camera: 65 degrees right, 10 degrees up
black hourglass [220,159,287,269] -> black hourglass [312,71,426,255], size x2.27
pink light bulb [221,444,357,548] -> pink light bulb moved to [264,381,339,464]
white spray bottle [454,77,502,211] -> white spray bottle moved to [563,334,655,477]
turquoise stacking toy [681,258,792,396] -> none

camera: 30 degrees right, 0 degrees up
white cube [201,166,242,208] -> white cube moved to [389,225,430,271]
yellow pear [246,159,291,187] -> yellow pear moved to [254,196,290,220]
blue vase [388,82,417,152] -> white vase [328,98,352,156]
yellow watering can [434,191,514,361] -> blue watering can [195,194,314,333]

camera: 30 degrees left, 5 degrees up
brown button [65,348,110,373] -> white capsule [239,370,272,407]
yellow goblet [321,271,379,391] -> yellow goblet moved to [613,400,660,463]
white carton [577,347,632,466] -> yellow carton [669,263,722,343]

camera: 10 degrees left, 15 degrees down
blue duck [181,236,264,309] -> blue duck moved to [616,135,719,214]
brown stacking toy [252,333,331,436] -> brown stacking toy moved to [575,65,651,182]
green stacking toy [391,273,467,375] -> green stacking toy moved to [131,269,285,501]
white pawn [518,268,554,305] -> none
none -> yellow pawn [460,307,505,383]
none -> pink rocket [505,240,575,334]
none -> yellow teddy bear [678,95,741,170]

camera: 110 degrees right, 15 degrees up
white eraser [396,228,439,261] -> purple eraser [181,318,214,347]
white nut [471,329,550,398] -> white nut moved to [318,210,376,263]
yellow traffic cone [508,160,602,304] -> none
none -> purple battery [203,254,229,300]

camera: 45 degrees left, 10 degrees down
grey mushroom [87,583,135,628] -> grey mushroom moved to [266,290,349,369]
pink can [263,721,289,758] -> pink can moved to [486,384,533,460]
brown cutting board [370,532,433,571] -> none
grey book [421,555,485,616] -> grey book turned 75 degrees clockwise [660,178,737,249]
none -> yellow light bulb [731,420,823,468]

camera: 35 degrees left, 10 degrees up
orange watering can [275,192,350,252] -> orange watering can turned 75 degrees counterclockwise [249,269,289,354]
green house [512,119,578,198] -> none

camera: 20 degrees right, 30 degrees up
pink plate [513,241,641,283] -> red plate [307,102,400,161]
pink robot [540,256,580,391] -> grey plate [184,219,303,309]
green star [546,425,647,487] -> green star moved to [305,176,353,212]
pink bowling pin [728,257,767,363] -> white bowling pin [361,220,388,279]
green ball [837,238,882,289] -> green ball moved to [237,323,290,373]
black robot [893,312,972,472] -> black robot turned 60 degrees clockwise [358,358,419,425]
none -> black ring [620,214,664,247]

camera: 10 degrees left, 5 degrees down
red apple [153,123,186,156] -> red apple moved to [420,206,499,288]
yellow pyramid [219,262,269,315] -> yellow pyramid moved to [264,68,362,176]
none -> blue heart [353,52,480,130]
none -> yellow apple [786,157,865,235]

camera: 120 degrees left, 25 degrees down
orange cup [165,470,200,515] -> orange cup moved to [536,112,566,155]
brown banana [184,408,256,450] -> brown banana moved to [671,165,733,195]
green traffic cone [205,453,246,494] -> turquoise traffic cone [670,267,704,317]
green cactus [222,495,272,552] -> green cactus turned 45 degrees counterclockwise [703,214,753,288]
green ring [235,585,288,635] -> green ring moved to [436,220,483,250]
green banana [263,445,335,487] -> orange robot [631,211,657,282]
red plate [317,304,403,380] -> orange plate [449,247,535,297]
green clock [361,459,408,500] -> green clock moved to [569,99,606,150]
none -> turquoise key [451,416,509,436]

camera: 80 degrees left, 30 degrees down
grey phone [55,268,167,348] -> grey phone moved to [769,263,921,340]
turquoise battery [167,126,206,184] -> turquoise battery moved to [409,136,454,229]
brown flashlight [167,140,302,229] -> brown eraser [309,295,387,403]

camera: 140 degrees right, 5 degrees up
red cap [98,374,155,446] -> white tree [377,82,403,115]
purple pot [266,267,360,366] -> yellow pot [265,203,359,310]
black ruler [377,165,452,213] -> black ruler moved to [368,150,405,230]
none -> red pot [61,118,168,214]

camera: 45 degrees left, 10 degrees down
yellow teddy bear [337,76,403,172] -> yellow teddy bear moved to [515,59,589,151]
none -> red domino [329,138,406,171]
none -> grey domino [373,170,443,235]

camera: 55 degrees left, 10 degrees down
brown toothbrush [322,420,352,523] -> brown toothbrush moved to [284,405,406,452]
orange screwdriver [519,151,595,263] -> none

ACTION ITEM
Please transcribe exactly the line containing "camera: 80 degrees left, 30 degrees down" and every line after it to the end of the data, and no other lines.

REPLY
camera: 80 degrees left, 30 degrees down
grey phone [55,268,167,348] -> grey phone moved to [769,263,921,340]
turquoise battery [167,126,206,184] -> turquoise battery moved to [409,136,454,229]
brown flashlight [167,140,302,229] -> brown eraser [309,295,387,403]

camera: 140 degrees right, 5 degrees up
red cap [98,374,155,446] -> white tree [377,82,403,115]
purple pot [266,267,360,366] -> yellow pot [265,203,359,310]
black ruler [377,165,452,213] -> black ruler moved to [368,150,405,230]
none -> red pot [61,118,168,214]

camera: 45 degrees left, 10 degrees down
yellow teddy bear [337,76,403,172] -> yellow teddy bear moved to [515,59,589,151]
none -> red domino [329,138,406,171]
none -> grey domino [373,170,443,235]

camera: 55 degrees left, 10 degrees down
brown toothbrush [322,420,352,523] -> brown toothbrush moved to [284,405,406,452]
orange screwdriver [519,151,595,263] -> none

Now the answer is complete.